**What to work on:**
Within the data that follows, set down exactly the lines from the one containing "U5: AND 74LS08" through the one containing "U8: XNOR 74HC266", both ends included.

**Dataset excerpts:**
----

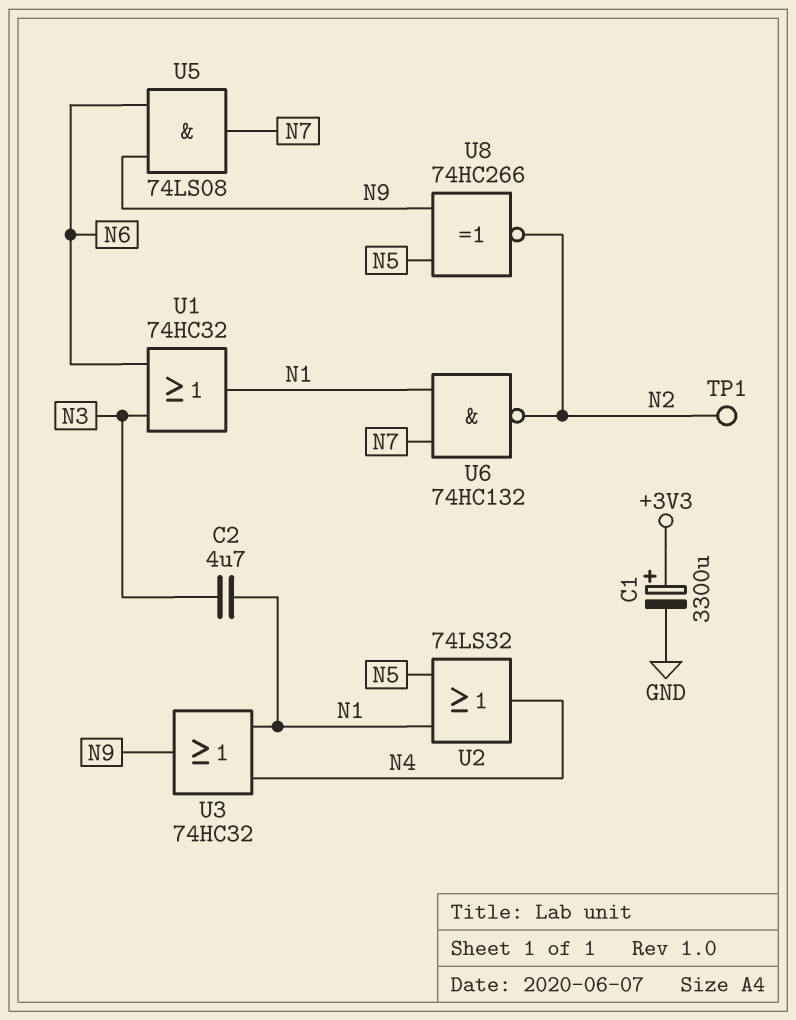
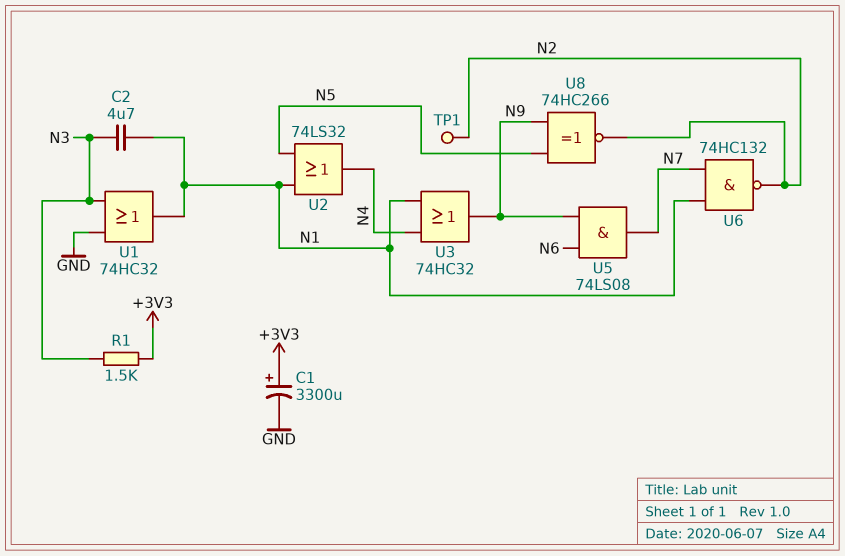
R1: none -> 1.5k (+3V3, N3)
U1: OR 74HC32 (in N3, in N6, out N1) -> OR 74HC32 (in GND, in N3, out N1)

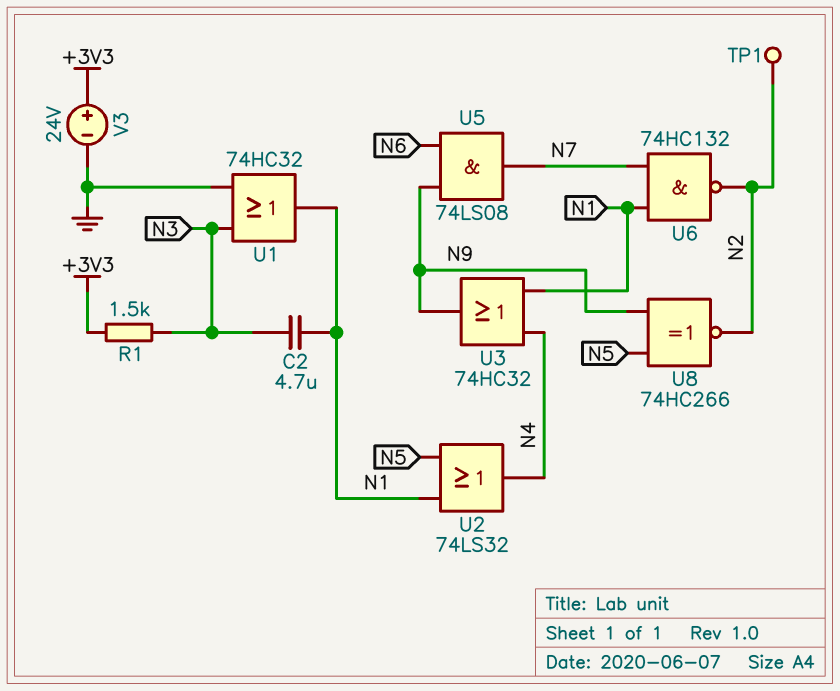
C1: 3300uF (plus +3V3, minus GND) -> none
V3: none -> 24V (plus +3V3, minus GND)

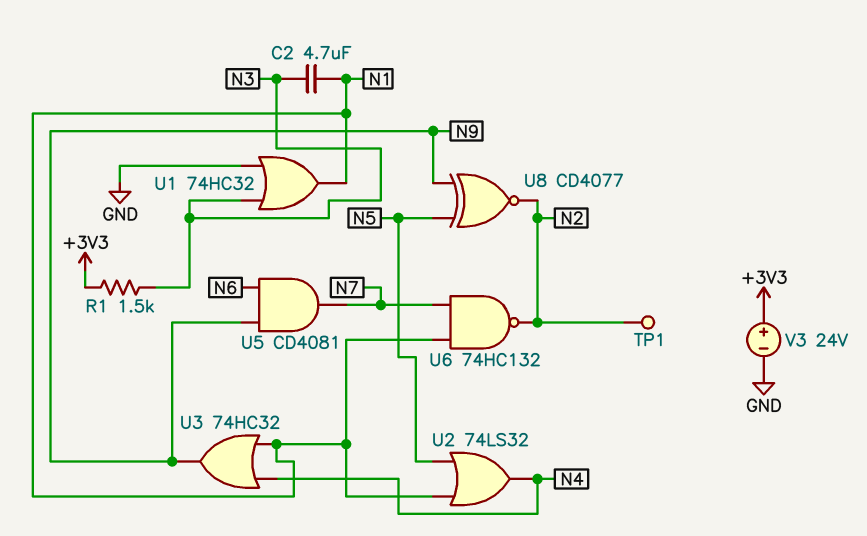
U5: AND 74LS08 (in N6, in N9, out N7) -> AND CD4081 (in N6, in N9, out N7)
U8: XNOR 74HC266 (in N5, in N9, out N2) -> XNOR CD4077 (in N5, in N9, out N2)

----

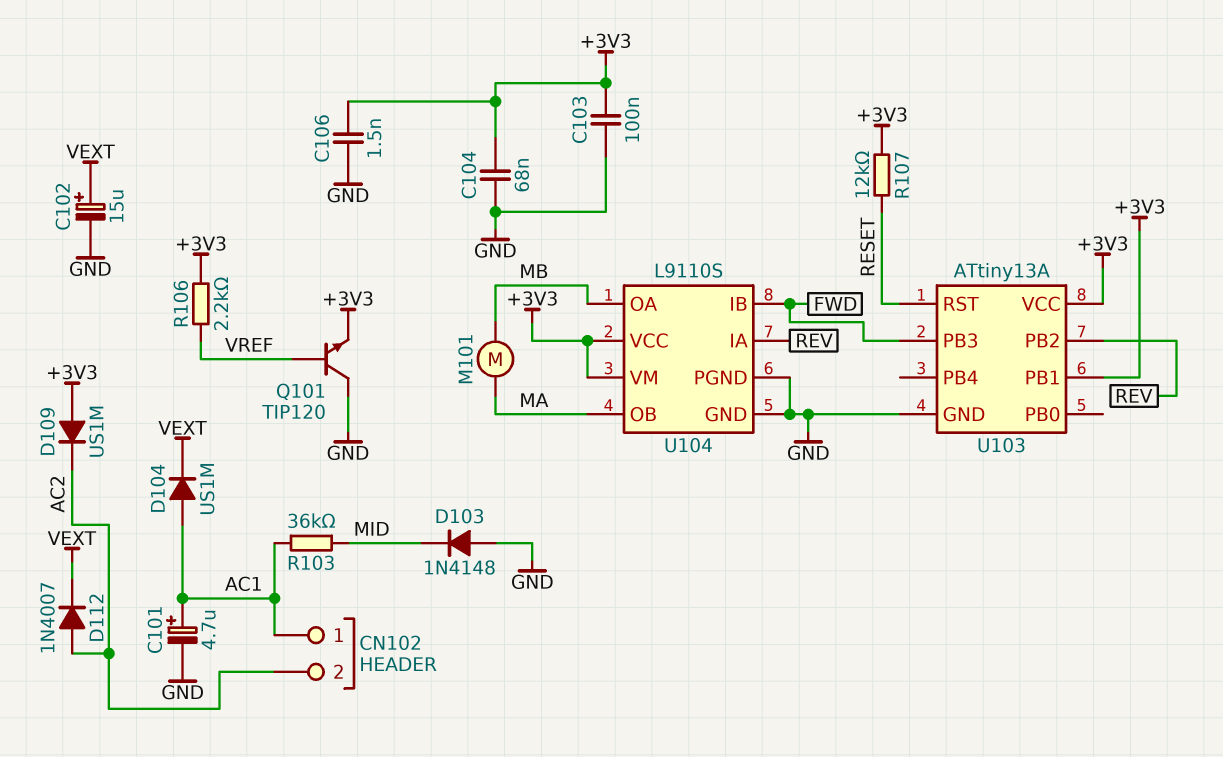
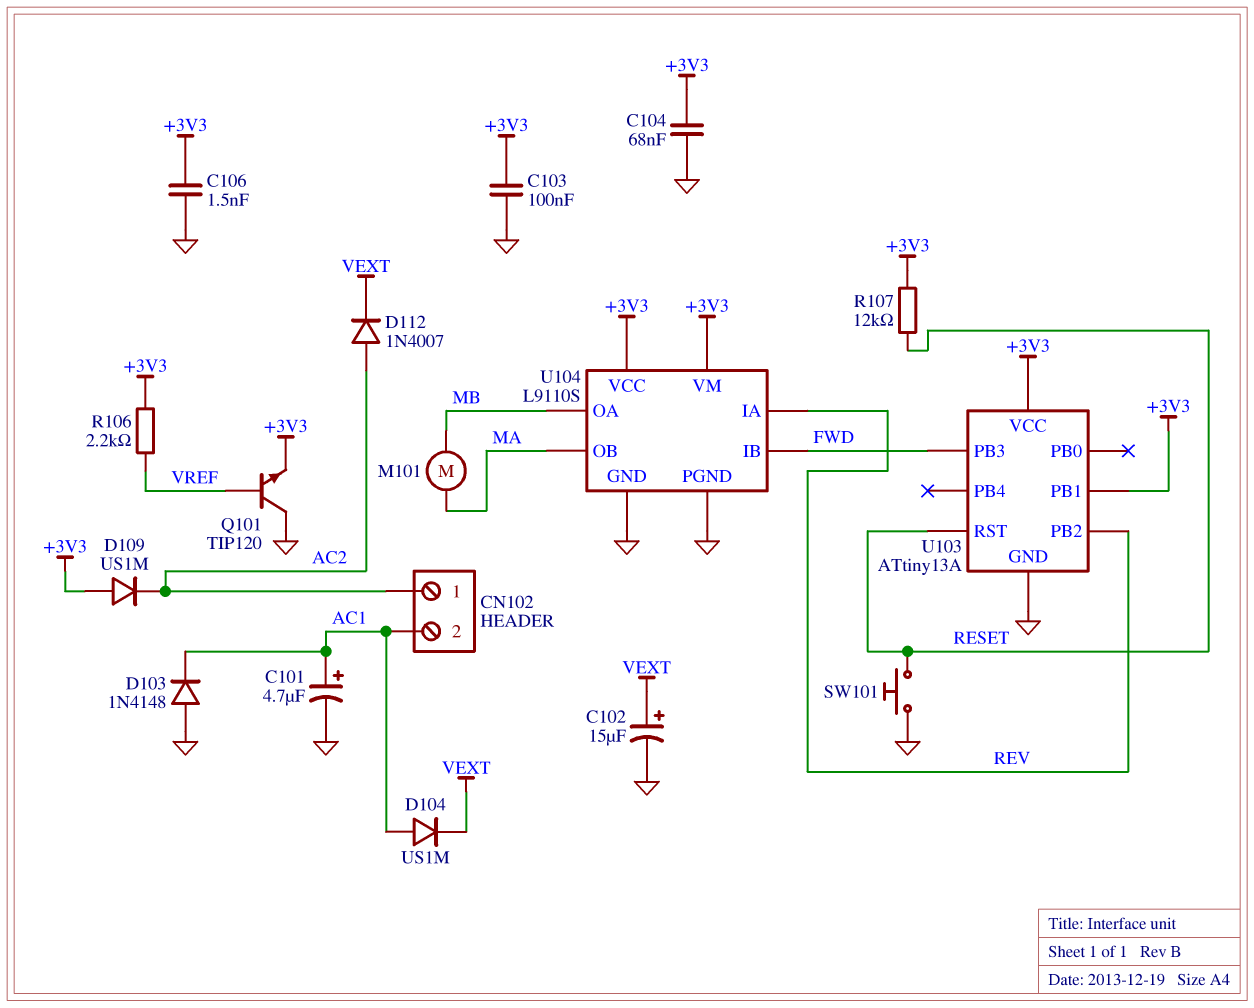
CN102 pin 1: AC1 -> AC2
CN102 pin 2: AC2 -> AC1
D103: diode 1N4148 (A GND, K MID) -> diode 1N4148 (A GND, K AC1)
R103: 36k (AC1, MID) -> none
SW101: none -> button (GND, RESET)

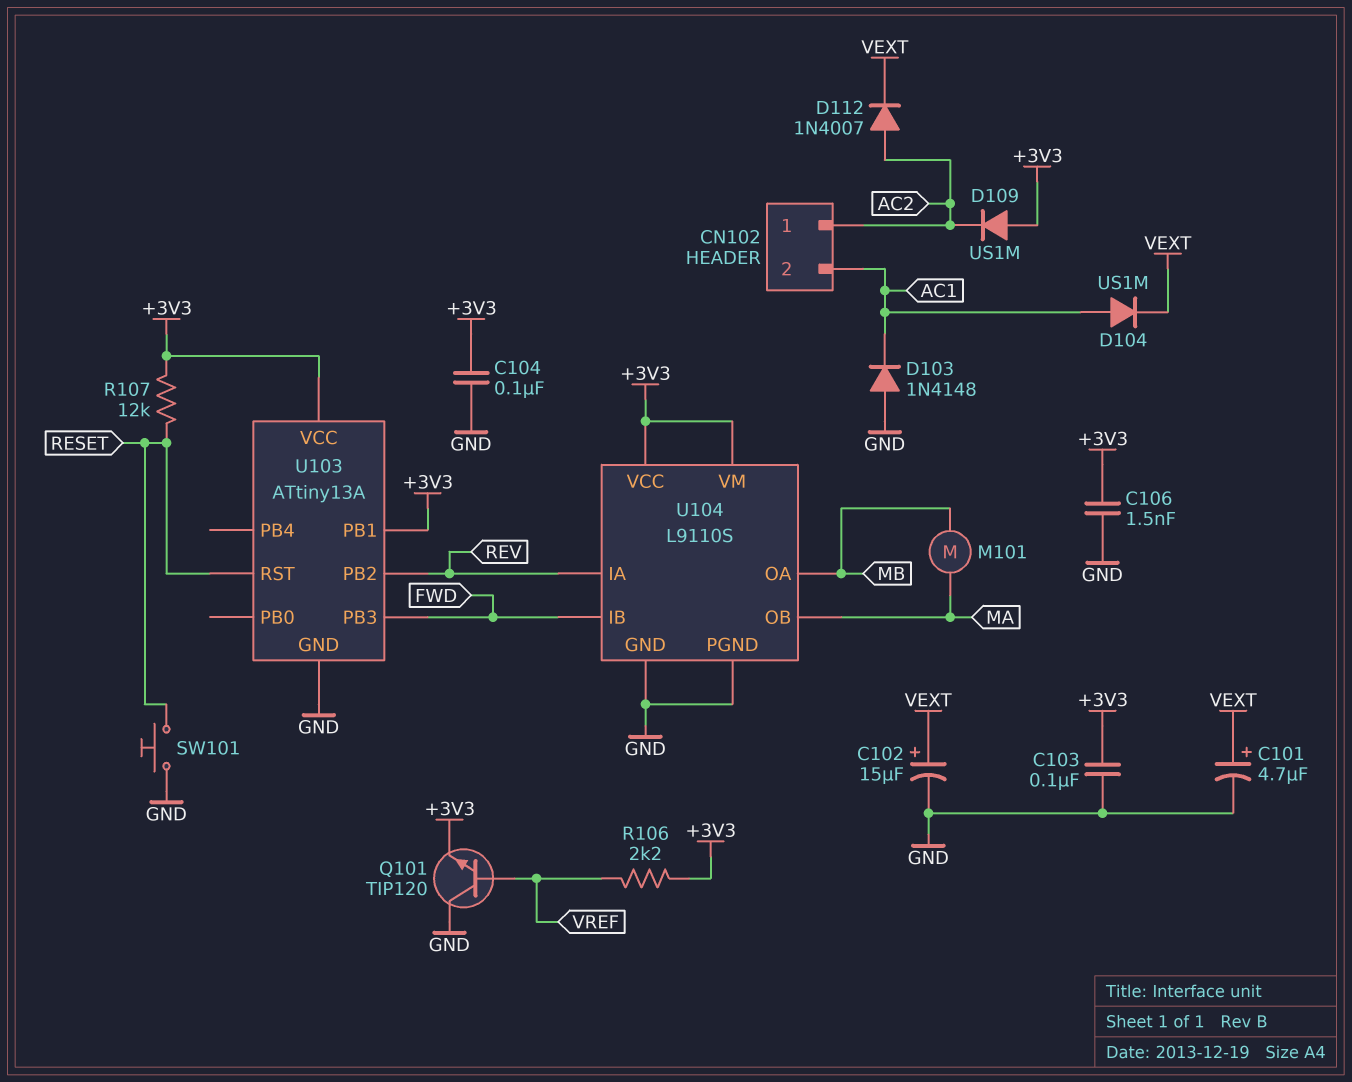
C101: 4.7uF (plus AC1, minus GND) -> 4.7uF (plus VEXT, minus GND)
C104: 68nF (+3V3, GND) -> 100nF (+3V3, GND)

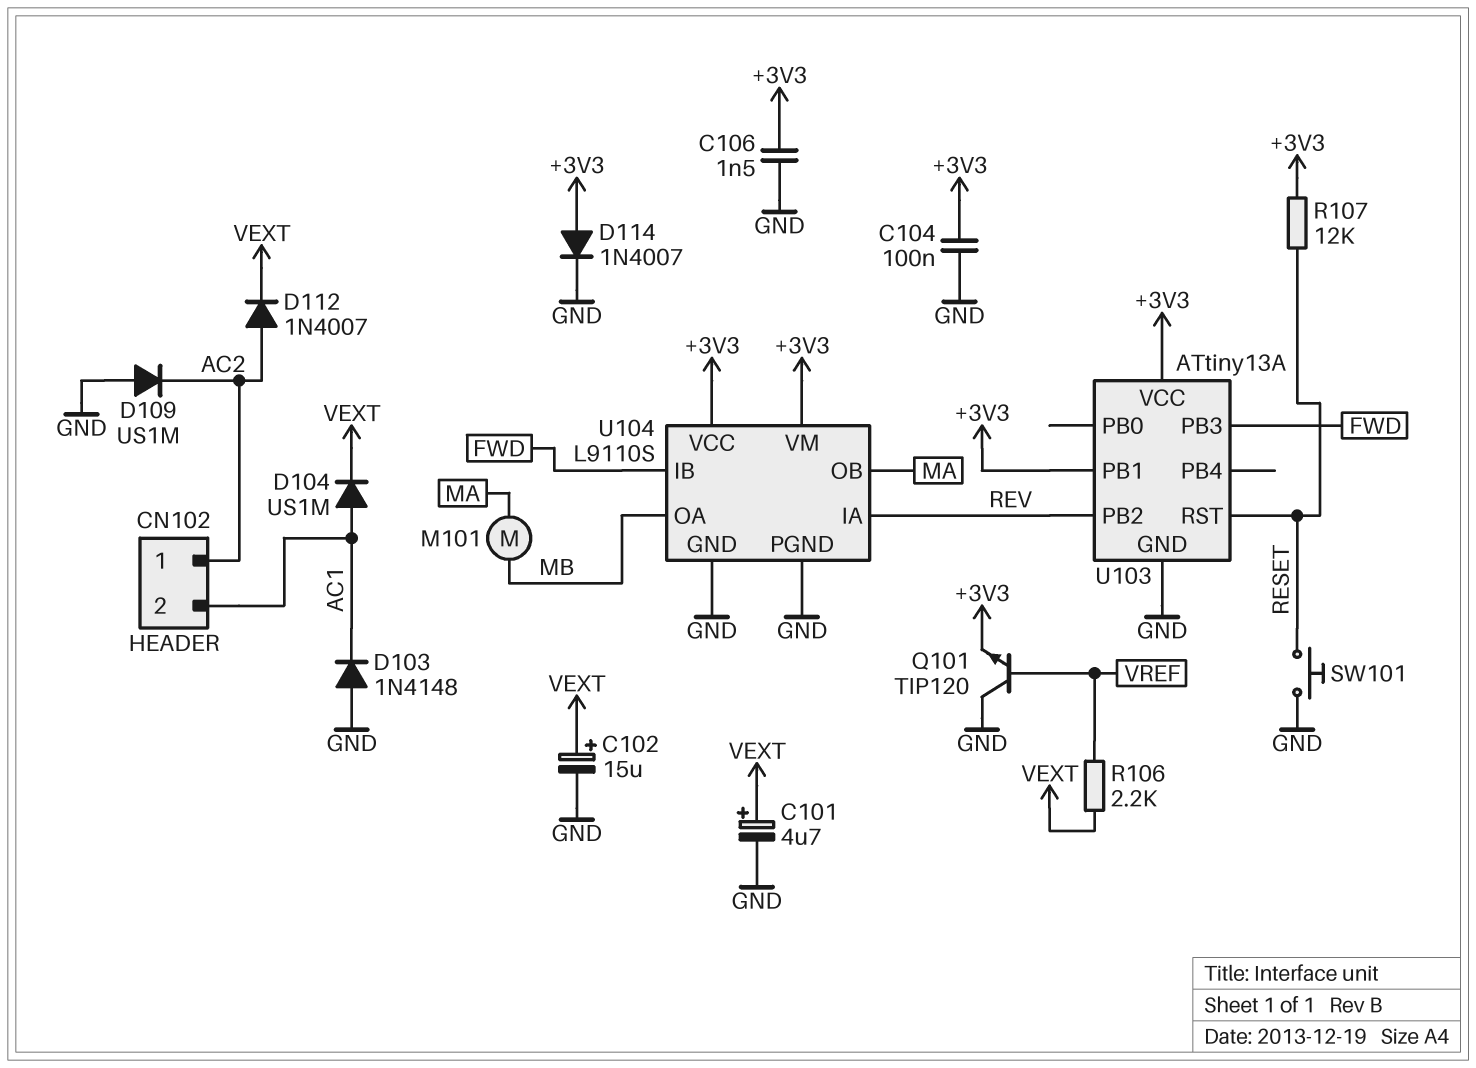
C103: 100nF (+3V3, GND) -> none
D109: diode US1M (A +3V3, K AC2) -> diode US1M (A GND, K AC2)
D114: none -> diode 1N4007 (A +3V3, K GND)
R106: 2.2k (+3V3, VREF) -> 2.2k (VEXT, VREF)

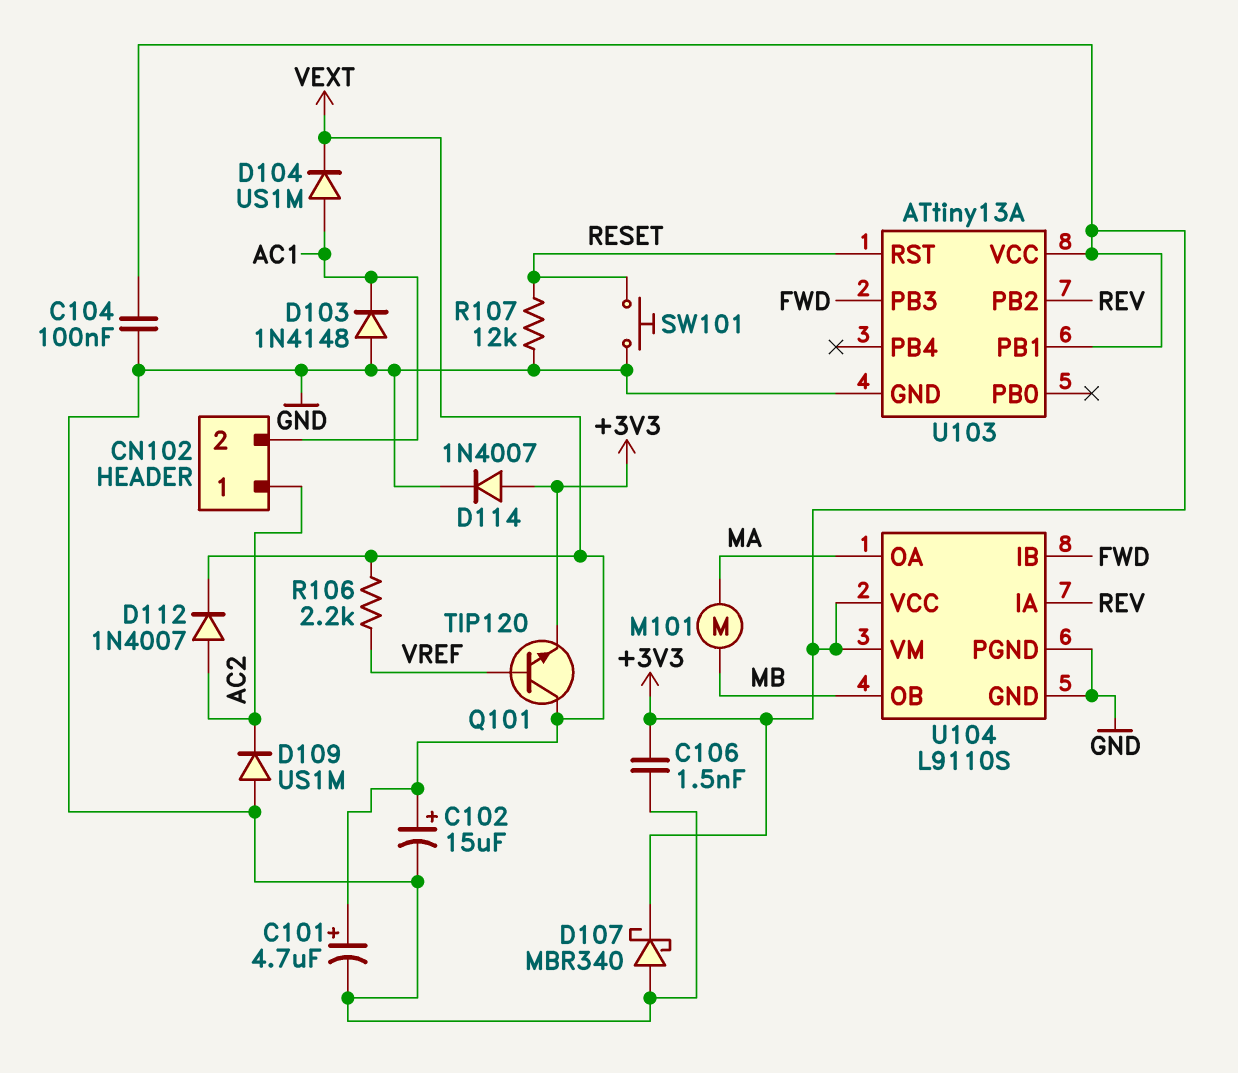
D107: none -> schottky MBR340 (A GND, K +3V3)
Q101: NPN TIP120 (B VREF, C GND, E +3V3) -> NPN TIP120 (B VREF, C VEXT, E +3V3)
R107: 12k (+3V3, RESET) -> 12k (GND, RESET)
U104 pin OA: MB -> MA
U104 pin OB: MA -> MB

----

**Solution for this task:**
U5: AND 74LS08 (in N6, in N9, out N7) -> AND CD4081 (in N6, in N9, out N7)
U8: XNOR 74HC266 (in N5, in N9, out N2) -> XNOR CD4077 (in N5, in N9, out N2)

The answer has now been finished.